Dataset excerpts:
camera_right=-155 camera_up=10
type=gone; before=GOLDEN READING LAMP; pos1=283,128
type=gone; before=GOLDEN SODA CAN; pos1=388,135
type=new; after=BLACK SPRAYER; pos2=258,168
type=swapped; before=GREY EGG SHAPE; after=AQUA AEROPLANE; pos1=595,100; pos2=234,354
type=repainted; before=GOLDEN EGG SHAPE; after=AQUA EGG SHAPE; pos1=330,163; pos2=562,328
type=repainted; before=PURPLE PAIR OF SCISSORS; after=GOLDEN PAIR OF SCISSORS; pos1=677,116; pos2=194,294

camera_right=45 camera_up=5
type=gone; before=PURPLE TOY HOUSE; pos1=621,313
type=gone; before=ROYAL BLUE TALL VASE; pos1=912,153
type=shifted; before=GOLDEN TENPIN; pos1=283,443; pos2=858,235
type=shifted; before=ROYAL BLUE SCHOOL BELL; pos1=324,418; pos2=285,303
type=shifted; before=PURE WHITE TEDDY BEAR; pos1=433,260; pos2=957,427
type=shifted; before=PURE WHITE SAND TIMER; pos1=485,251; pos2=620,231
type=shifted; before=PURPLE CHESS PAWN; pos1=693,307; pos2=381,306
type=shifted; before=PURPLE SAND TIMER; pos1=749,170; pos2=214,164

* * *

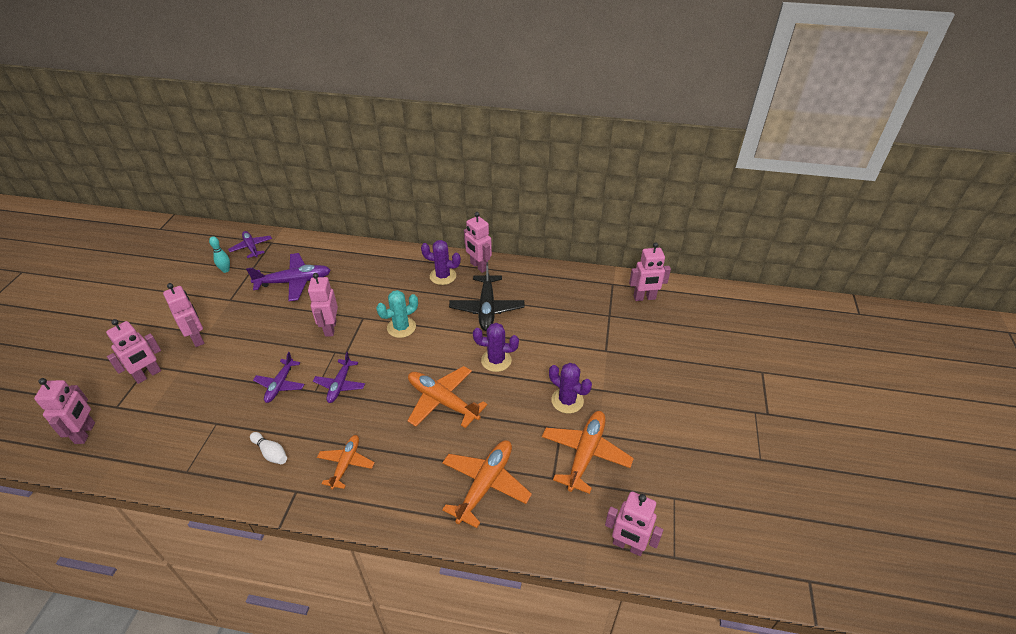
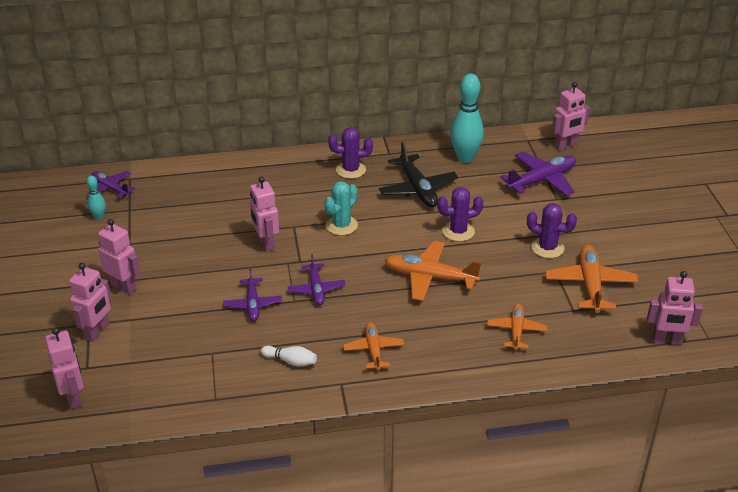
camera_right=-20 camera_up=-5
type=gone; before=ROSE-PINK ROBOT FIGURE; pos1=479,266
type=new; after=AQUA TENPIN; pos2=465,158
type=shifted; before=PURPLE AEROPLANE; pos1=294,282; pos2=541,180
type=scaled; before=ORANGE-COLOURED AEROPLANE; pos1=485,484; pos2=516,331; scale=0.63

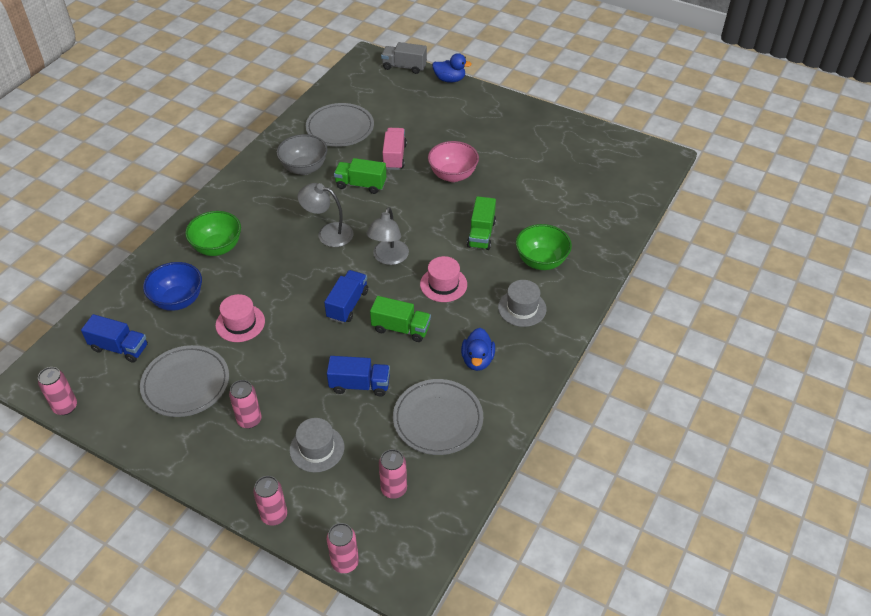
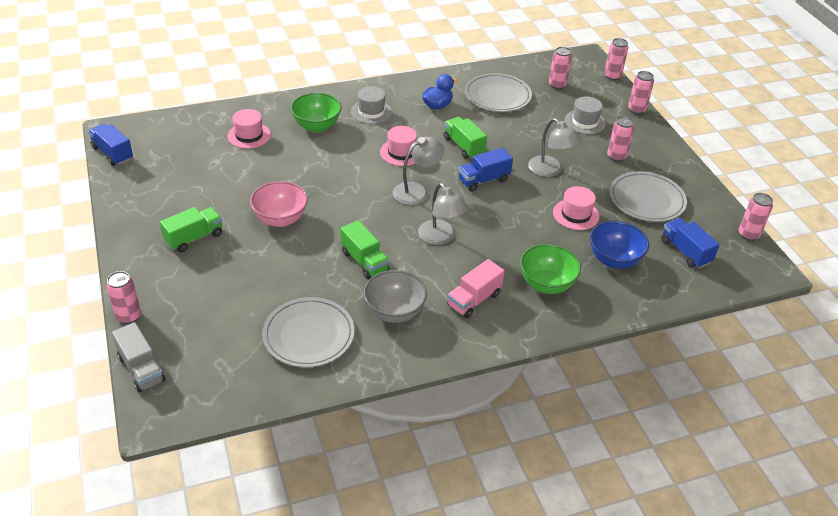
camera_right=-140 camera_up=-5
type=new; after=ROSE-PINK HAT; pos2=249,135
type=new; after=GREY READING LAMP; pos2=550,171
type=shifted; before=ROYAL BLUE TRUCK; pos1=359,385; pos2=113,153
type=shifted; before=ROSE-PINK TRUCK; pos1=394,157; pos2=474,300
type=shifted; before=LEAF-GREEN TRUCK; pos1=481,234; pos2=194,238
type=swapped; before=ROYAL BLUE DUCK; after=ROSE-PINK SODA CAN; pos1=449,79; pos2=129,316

### Problem
Using the records above, select and copy every line that has the word "SHAPE".

### Solution to the problem
type=swapped; before=GREY EGG SHAPE; after=AQUA AEROPLANE; pos1=595,100; pos2=234,354
type=repainted; before=GOLDEN EGG SHAPE; after=AQUA EGG SHAPE; pos1=330,163; pos2=562,328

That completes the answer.